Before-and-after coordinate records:
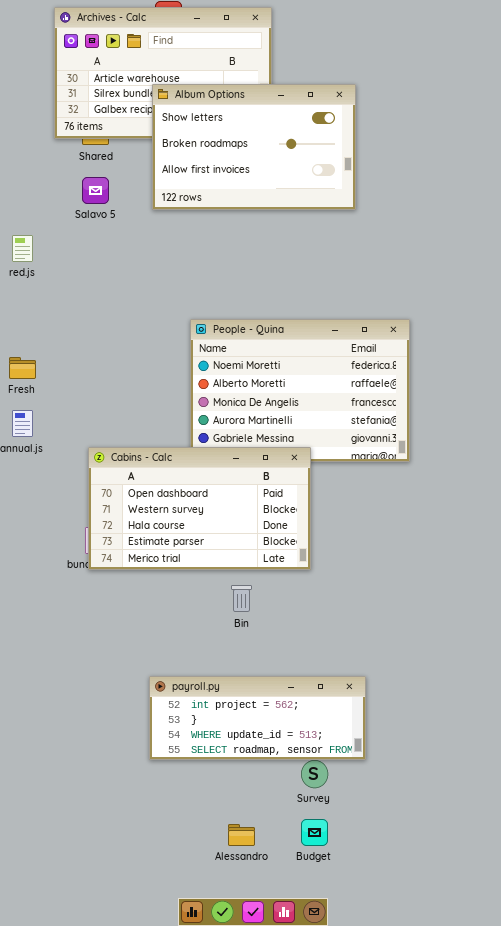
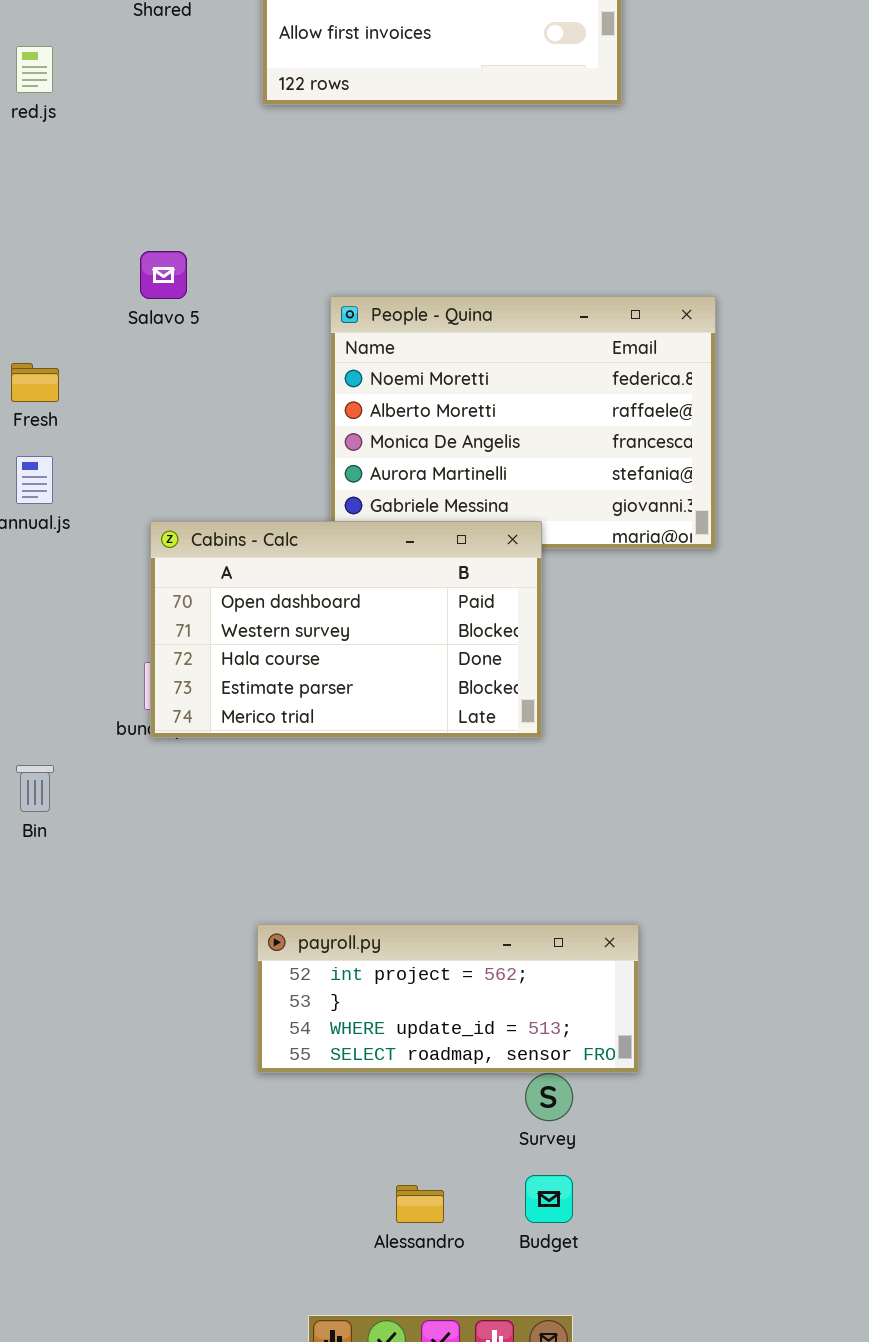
Salavo 5: [82,177,109,204] -> [140,251,187,299], moved
red.js: [12,235,33,262] -> [16,46,53,93], moved
Bin: [231,585,252,612] -> [16,765,54,812], moved

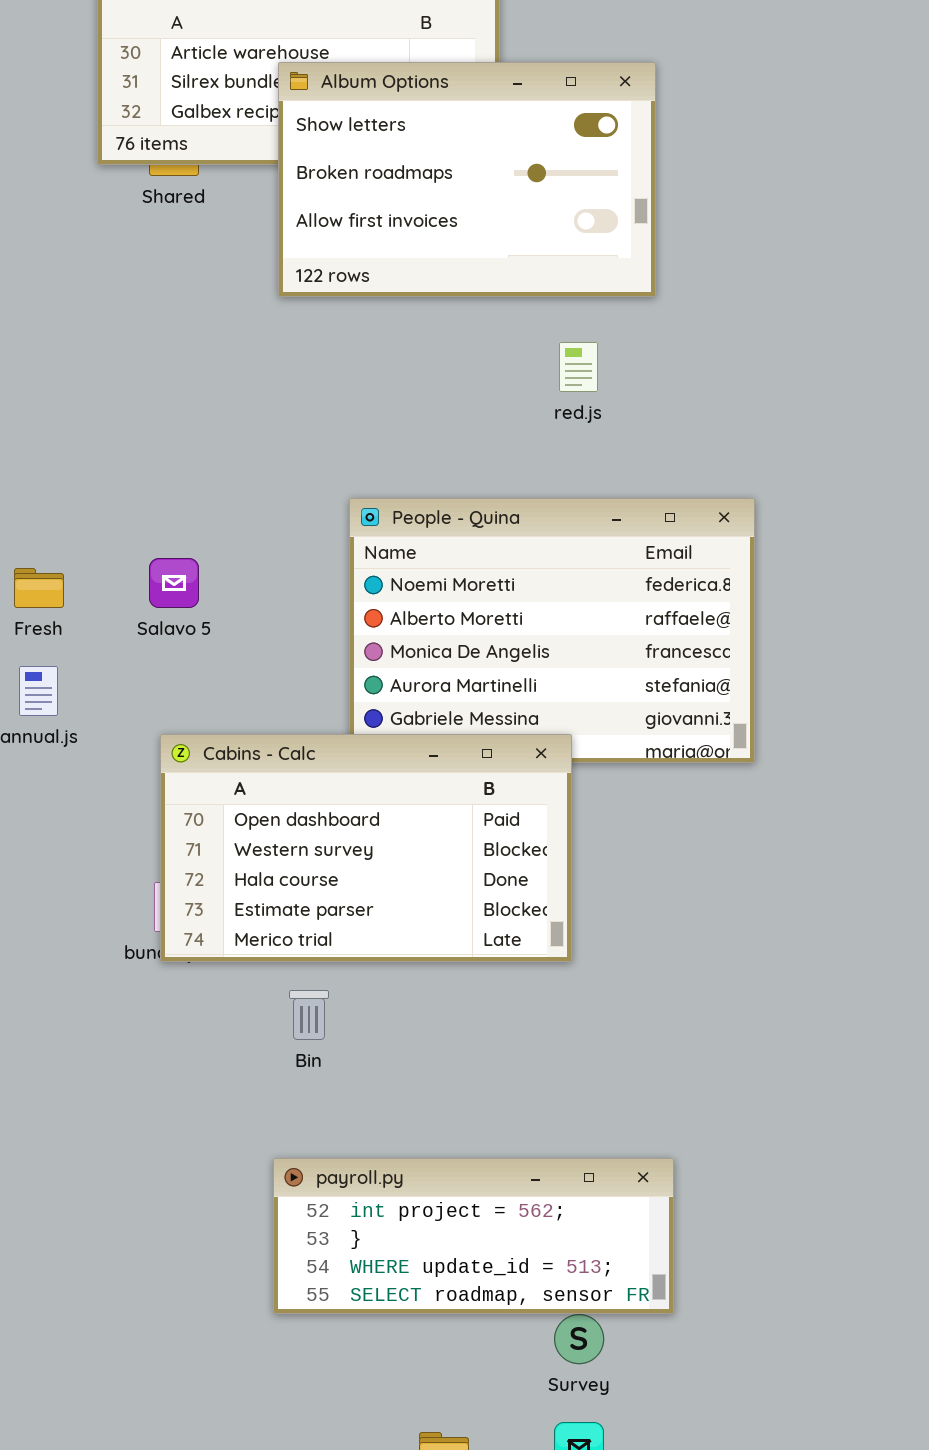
red.js: [16,46,53,93] -> [559,342,598,392], moved
Salavo 5: [140,251,187,299] -> [149,558,199,608], moved
Bin: [16,765,54,812] -> [289,990,329,1040], moved

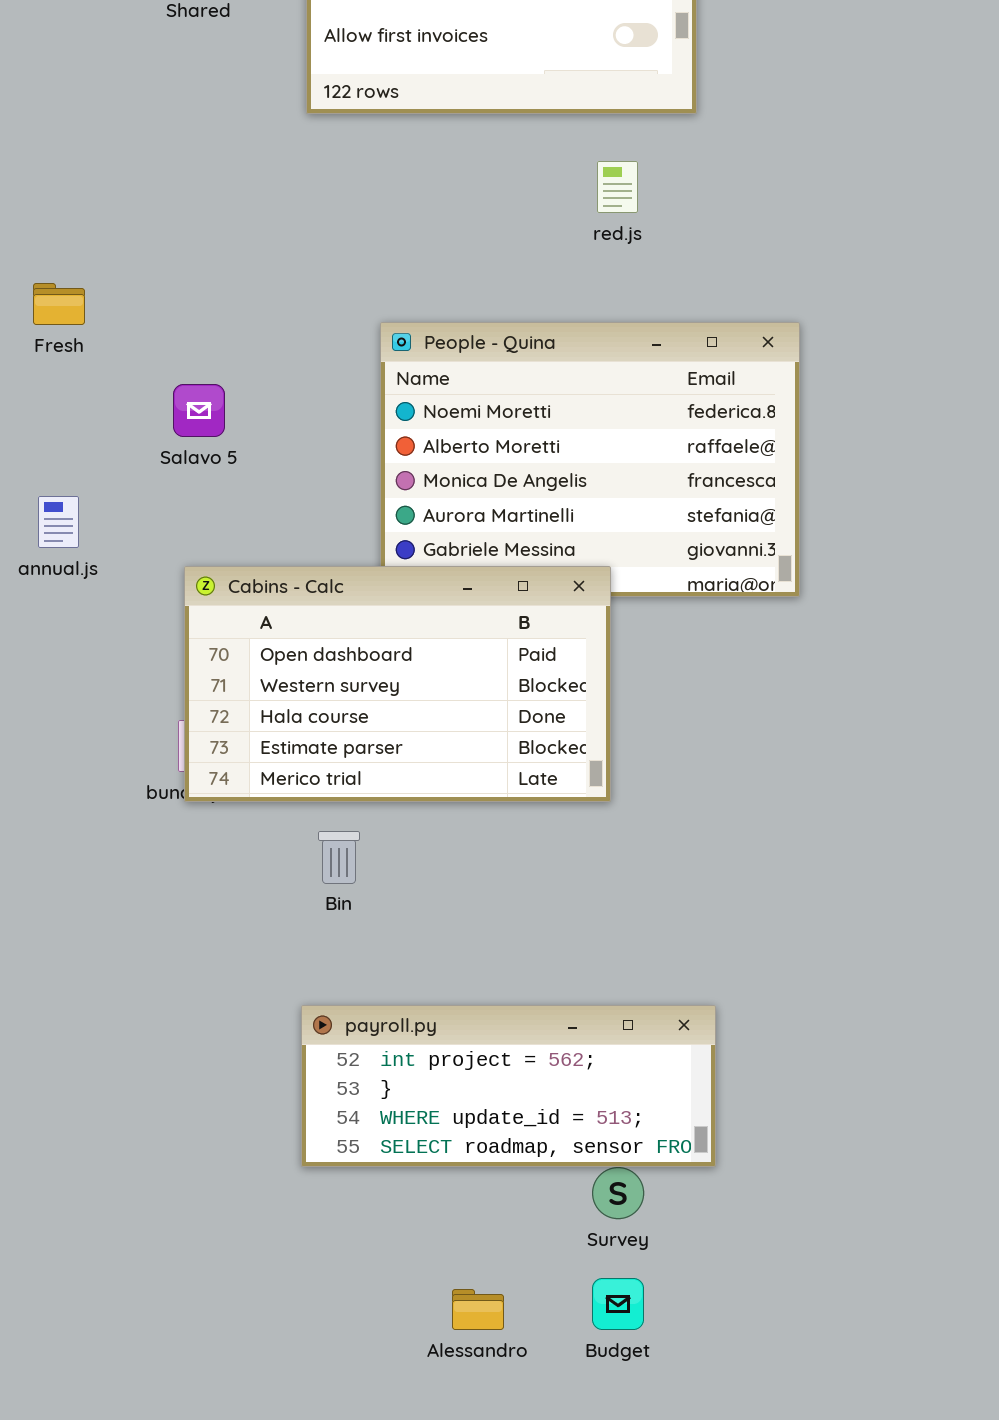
Fresh: [14,568,64,608] -> [33,283,85,325], moved

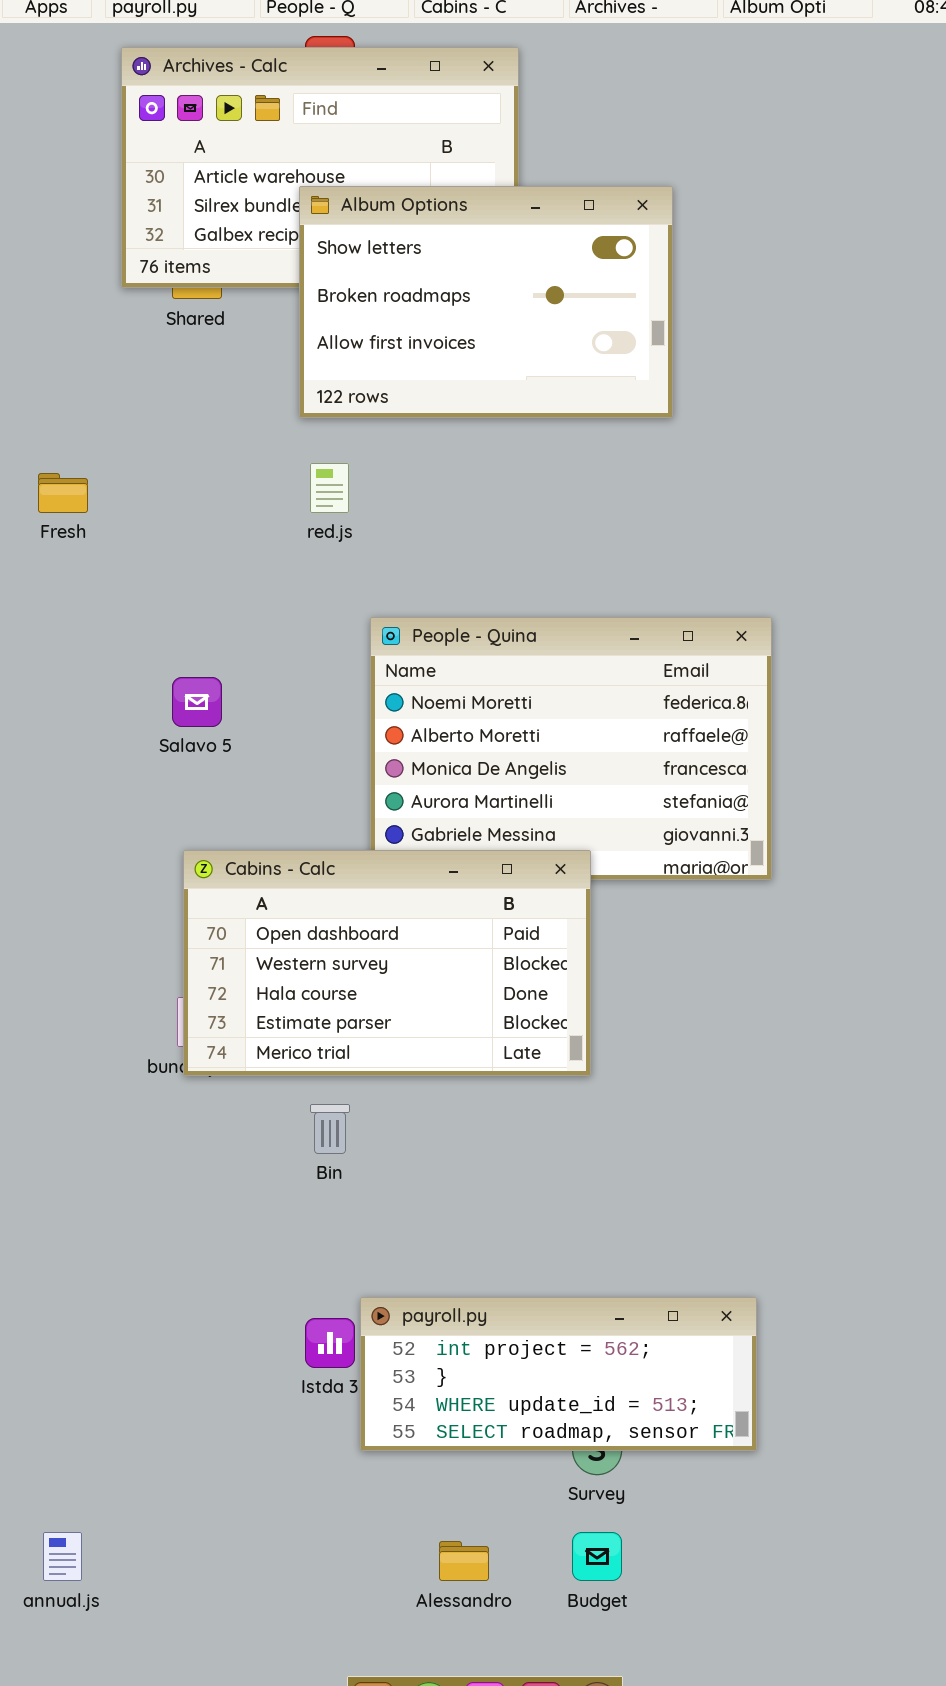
red.js: [597,161,638,213] -> [310,463,349,513], moved
Fresh: [33,283,85,325] -> [38,473,88,513], moved
annual.js: [38,496,79,548] -> [43,1532,82,1581], moved
payroll.py: [301,1005,716,1167] -> [360,1297,757,1451], moved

→ What you should do
Without copying any picture, repeat all of the entries exactly.

→ Written response
Salavo 5: [82,177,109,204] -> [140,251,187,299], moved
red.js: [12,235,33,262] -> [16,46,53,93], moved
Bin: [231,585,252,612] -> [16,765,54,812], moved

red.js: [16,46,53,93] -> [559,342,598,392], moved
Salavo 5: [140,251,187,299] -> [149,558,199,608], moved
Bin: [16,765,54,812] -> [289,990,329,1040], moved

Fresh: [14,568,64,608] -> [33,283,85,325], moved

red.js: [597,161,638,213] -> [310,463,349,513], moved
Fresh: [33,283,85,325] -> [38,473,88,513], moved
annual.js: [38,496,79,548] -> [43,1532,82,1581], moved
payroll.py: [301,1005,716,1167] -> [360,1297,757,1451], moved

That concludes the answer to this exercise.